AVAILABLE DATA:

== Segment start ==

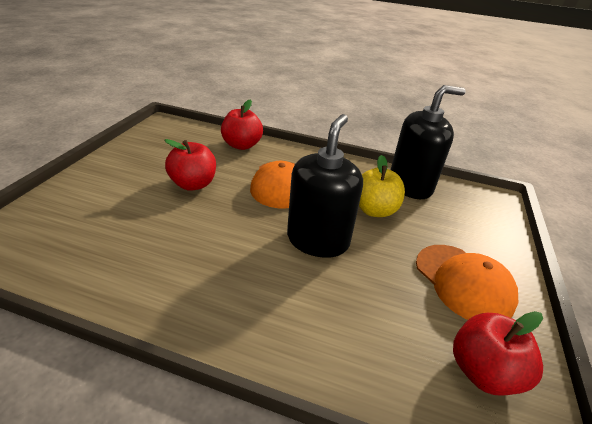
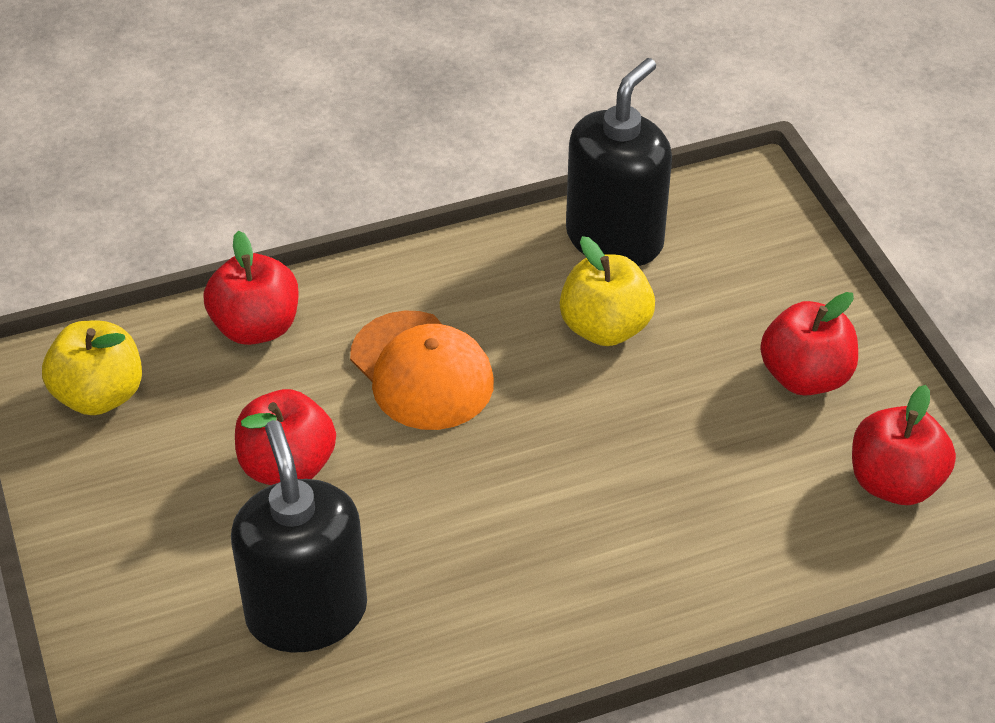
camera: 35 degrees left, 10 degrees up
(170, 137) = (99, 395): none -> yellow apple
(318, 240) = (579, 437): black soap dispenser -> black soap dispenser (306, 613)
(463, 282) = (805, 377): orange cap -> red apple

== Segment end ==

PROBLEM DETAILS: Pictures must not appear in the copy, which must otherwise match the listing exactly.

TASK OUTPUT:
camera: 35 degrees left, 10 degrees up
(170, 137) = (99, 395): none -> yellow apple
(318, 240) = (579, 437): black soap dispenser -> black soap dispenser (306, 613)
(463, 282) = (805, 377): orange cap -> red apple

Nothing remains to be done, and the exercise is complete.